*Exercise prompt:* Set down again exactly the lines of the listing below that fall between the line holding "(460, 255) = (88, 447): brown mug -> none" and the line holding "(634, 226) = (113, 554): brown", inclusive.

(Extracted entries begins)

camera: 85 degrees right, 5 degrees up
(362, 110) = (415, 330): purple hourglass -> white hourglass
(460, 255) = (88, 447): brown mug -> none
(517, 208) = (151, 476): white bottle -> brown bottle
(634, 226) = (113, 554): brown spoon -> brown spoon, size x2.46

(Extracted entries ends)
(Extracted entries begins)

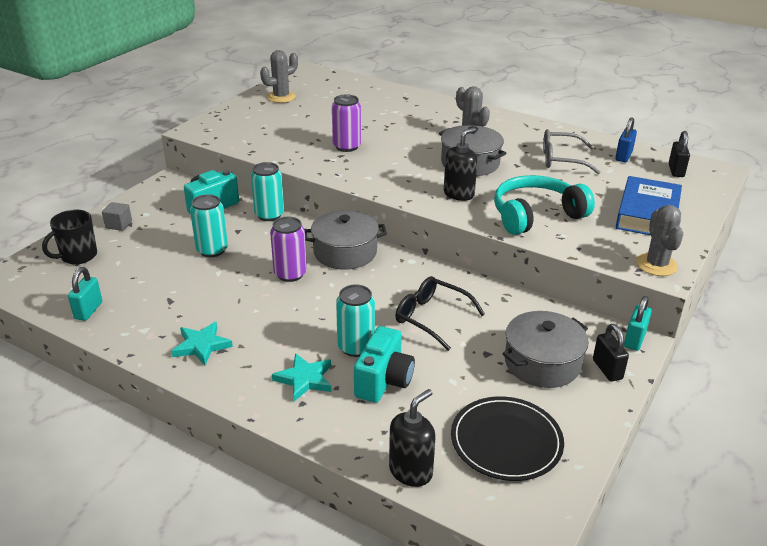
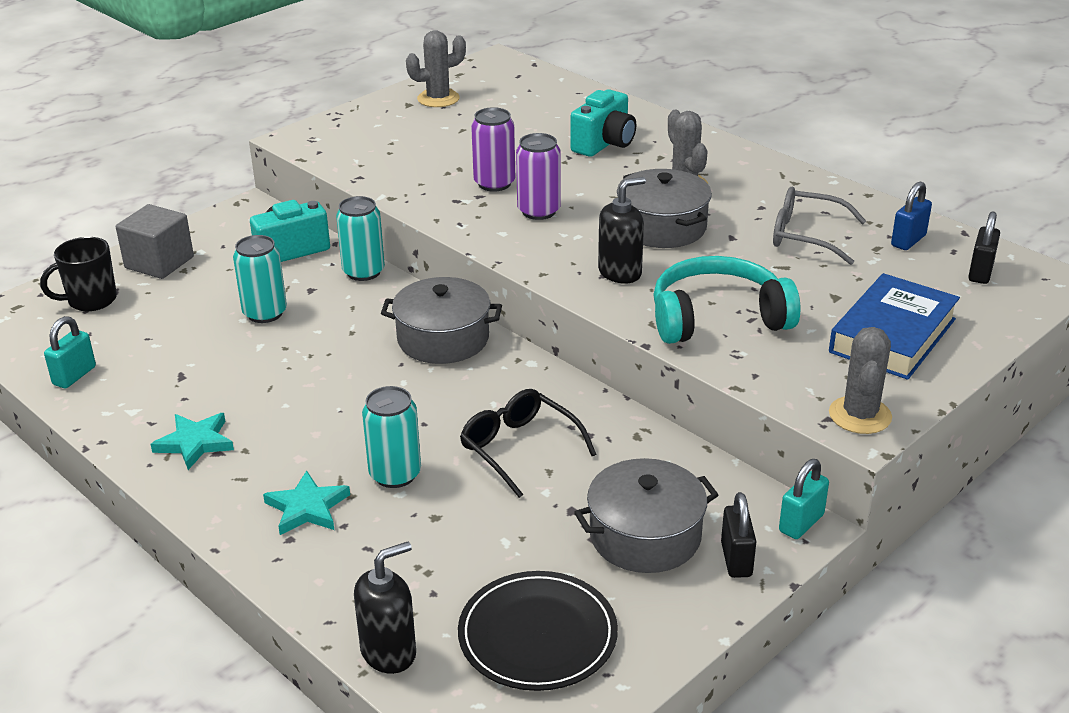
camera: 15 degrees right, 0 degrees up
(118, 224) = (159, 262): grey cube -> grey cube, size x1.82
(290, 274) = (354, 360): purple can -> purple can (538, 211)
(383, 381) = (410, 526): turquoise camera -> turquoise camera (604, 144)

(Extracted entries ends)

*Result for this exercise:*
(460, 255) = (88, 447): brown mug -> none
(517, 208) = (151, 476): white bottle -> brown bottle
(634, 226) = (113, 554): brown spoon -> brown spoon, size x2.46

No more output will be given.